AIM OF THE TASK => Copy out the full listing exactly, omitting any picture it contains.

INFORMATION SHOWN =>
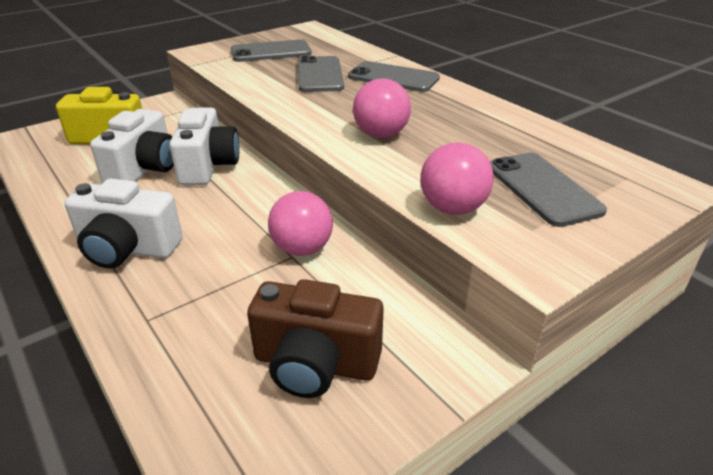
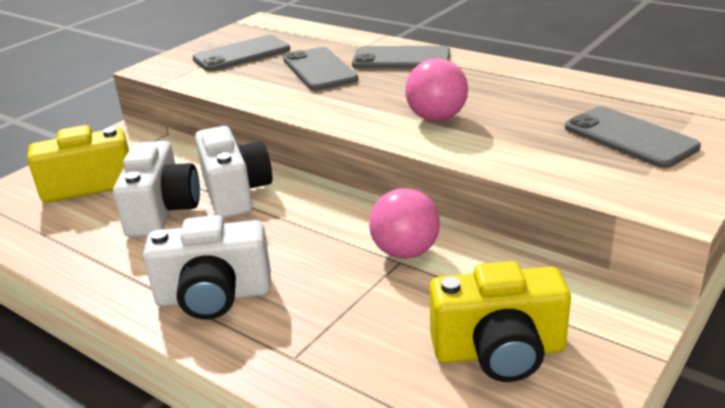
camera: 15 degrees left, 5 degrees down
(315, 364) = (499, 352): brown camera -> yellow camera
(452, 208) = (562, 172): pink ball -> none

RESULT OF THE EXERCISE =>
camera: 15 degrees left, 5 degrees down
(315, 364) = (499, 352): brown camera -> yellow camera
(452, 208) = (562, 172): pink ball -> none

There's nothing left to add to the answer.